Records for the exercise:
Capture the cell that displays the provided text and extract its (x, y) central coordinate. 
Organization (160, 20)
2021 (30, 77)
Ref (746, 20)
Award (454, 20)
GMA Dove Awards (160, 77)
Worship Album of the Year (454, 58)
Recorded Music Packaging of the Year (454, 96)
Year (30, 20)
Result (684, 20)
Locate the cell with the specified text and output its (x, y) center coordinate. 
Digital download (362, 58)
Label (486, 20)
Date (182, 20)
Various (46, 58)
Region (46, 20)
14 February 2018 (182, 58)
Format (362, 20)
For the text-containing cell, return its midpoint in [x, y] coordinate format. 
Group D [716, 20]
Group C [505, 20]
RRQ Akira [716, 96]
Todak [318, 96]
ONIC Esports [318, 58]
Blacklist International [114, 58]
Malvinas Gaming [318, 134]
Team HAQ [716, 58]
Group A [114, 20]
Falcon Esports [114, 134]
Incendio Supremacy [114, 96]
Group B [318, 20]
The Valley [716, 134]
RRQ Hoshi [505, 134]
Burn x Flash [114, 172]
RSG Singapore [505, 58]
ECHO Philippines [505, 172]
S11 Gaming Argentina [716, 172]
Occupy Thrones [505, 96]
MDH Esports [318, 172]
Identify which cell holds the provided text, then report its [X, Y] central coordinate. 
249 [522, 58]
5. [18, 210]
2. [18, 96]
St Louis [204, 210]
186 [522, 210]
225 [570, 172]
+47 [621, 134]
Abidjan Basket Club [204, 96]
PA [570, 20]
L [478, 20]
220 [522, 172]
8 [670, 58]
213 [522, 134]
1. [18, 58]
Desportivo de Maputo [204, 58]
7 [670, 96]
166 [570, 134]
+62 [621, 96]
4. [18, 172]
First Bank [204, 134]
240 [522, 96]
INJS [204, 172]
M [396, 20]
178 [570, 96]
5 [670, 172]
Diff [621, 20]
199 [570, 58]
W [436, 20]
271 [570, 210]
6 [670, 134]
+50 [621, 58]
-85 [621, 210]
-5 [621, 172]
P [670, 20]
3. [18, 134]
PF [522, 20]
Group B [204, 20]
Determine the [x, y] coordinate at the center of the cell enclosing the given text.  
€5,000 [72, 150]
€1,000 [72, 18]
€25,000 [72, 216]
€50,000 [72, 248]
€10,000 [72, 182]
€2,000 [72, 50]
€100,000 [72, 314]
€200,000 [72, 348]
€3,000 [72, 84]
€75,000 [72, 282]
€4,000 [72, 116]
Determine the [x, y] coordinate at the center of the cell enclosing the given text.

What to work on: Reproduce all of the data above line for line, keeping every word, number, and bracket unchanged.

Written answer:
Capture the cell that displays the provided text and extract its (x, y) central coordinate. 
Organization (160, 20)
2021 (30, 77)
Ref (746, 20)
Award (454, 20)
GMA Dove Awards (160, 77)
Worship Album of the Year (454, 58)
Recorded Music Packaging of the Year (454, 96)
Year (30, 20)
Result (684, 20)
Locate the cell with the specified text and output its (x, y) center coordinate. 
Digital download (362, 58)
Label (486, 20)
Date (182, 20)
Various (46, 58)
Region (46, 20)
14 February 2018 (182, 58)
Format (362, 20)
For the text-containing cell, return its midpoint in [x, y] coordinate format. 
Group D [716, 20]
Group C [505, 20]
RRQ Akira [716, 96]
Todak [318, 96]
ONIC Esports [318, 58]
Blacklist International [114, 58]
Malvinas Gaming [318, 134]
Team HAQ [716, 58]
Group A [114, 20]
Falcon Esports [114, 134]
Incendio Supremacy [114, 96]
Group B [318, 20]
The Valley [716, 134]
RRQ Hoshi [505, 134]
Burn x Flash [114, 172]
RSG Singapore [505, 58]
ECHO Philippines [505, 172]
S11 Gaming Argentina [716, 172]
Occupy Thrones [505, 96]
MDH Esports [318, 172]
Identify which cell holds the provided text, then report its [X, Y] central coordinate. 
249 [522, 58]
5. [18, 210]
2. [18, 96]
St Louis [204, 210]
186 [522, 210]
225 [570, 172]
+47 [621, 134]
Abidjan Basket Club [204, 96]
PA [570, 20]
L [478, 20]
220 [522, 172]
8 [670, 58]
213 [522, 134]
1. [18, 58]
Desportivo de Maputo [204, 58]
7 [670, 96]
166 [570, 134]
+62 [621, 96]
4. [18, 172]
First Bank [204, 134]
240 [522, 96]
INJS [204, 172]
M [396, 20]
178 [570, 96]
5 [670, 172]
Diff [621, 20]
199 [570, 58]
W [436, 20]
271 [570, 210]
6 [670, 134]
+50 [621, 58]
-85 [621, 210]
-5 [621, 172]
P [670, 20]
3. [18, 134]
PF [522, 20]
Group B [204, 20]
Determine the [x, y] coordinate at the center of the cell enclosing the given text.  
€5,000 [72, 150]
€1,000 [72, 18]
€25,000 [72, 216]
€50,000 [72, 248]
€10,000 [72, 182]
€2,000 [72, 50]
€100,000 [72, 314]
€200,000 [72, 348]
€3,000 [72, 84]
€75,000 [72, 282]
€4,000 [72, 116]
Determine the [x, y] coordinate at the center of the cell enclosing the given text.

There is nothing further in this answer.